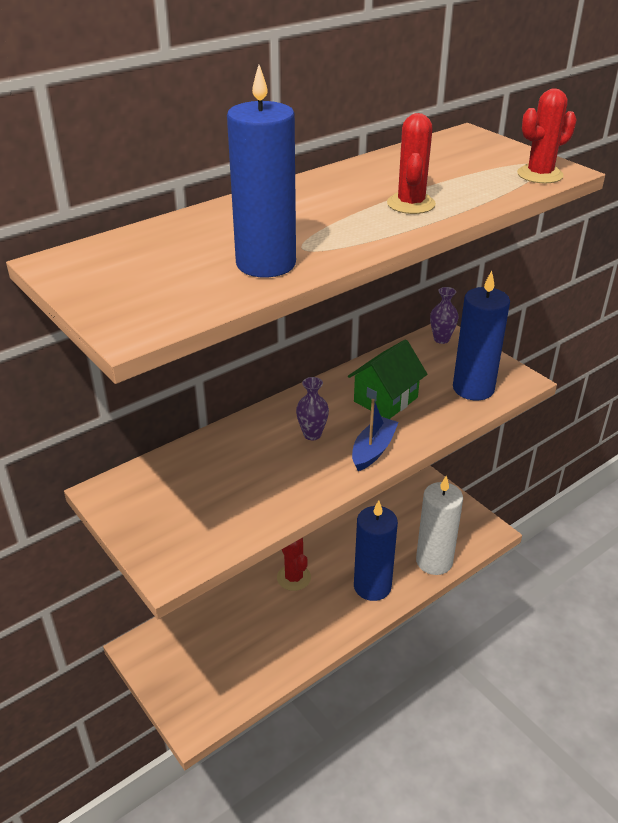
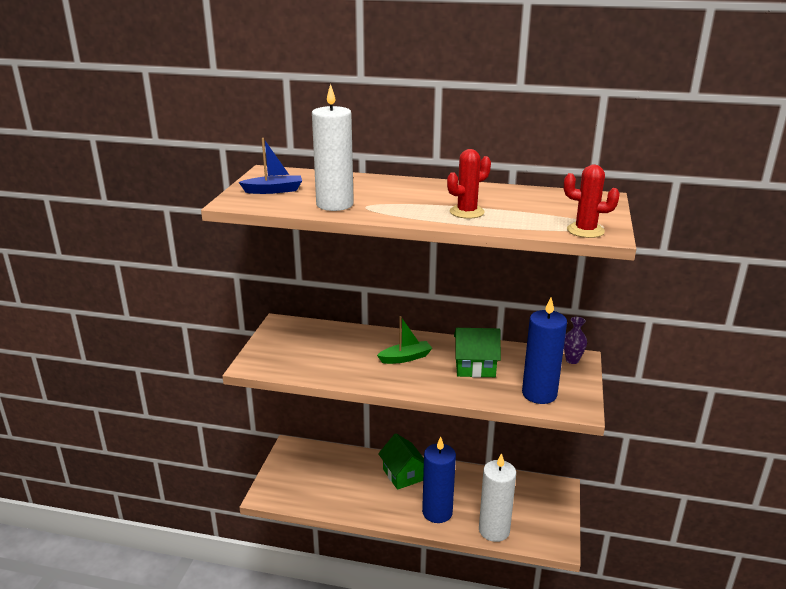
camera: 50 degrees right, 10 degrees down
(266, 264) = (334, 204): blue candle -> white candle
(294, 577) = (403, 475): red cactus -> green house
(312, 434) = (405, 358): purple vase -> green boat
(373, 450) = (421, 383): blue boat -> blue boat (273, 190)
-*-*-
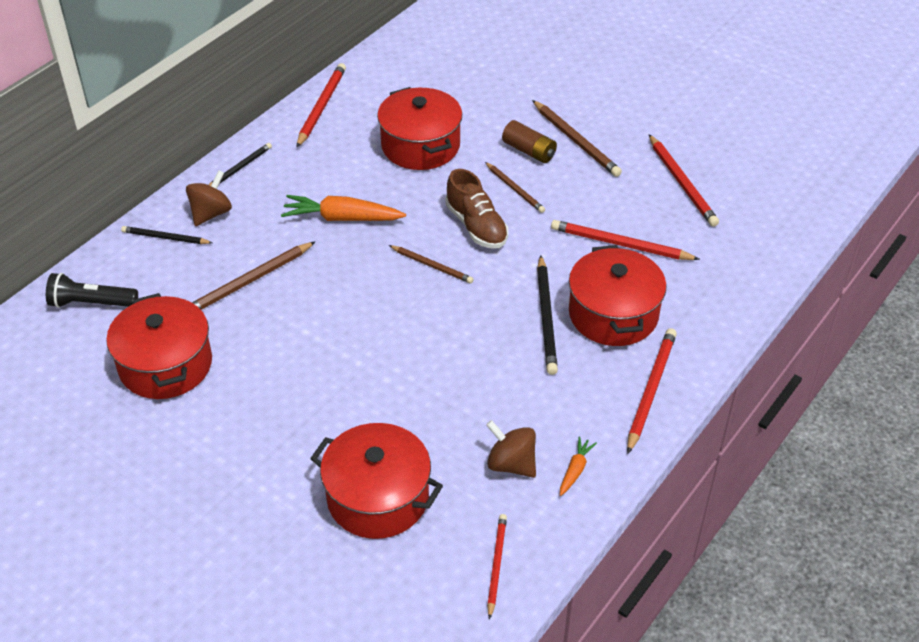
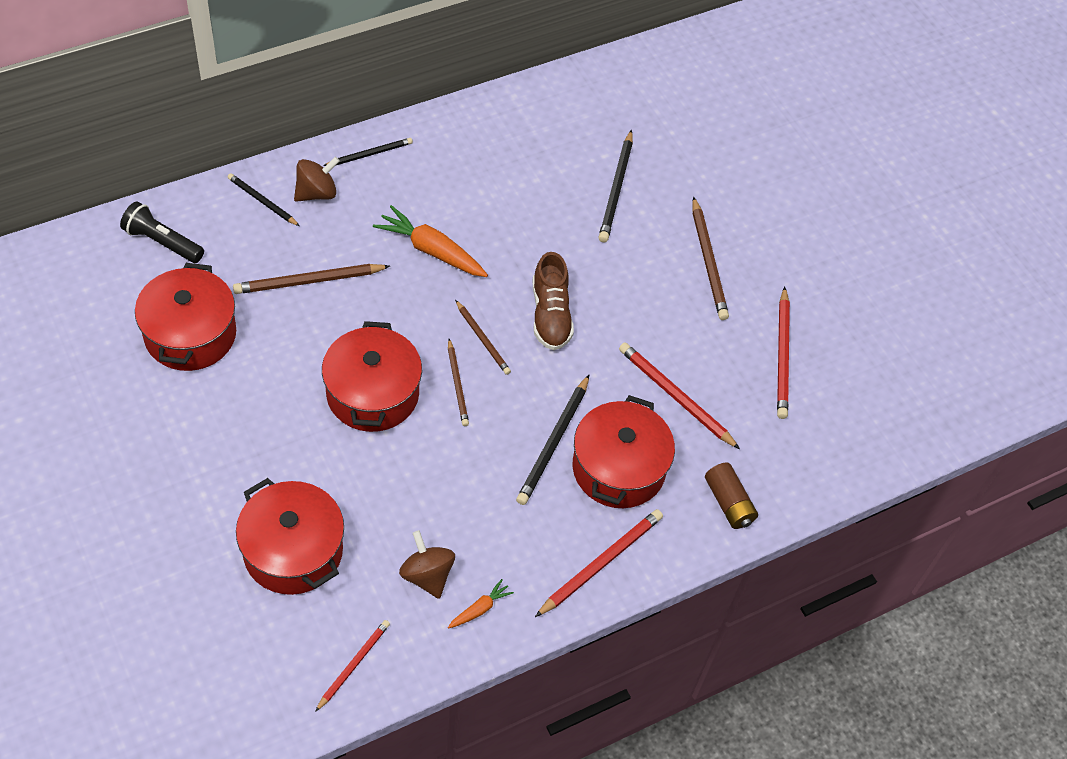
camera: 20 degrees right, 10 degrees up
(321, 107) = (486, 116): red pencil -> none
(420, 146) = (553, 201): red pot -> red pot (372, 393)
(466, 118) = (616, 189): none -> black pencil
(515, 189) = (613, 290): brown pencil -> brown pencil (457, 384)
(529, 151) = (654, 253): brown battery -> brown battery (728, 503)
-*-*-
- [Problem description]: Copy out every line of the material above that mentions the word "blue".

- [Solution to this problem]:
(266, 264) = (334, 204): blue candle -> white candle
(373, 450) = (421, 383): blue boat -> blue boat (273, 190)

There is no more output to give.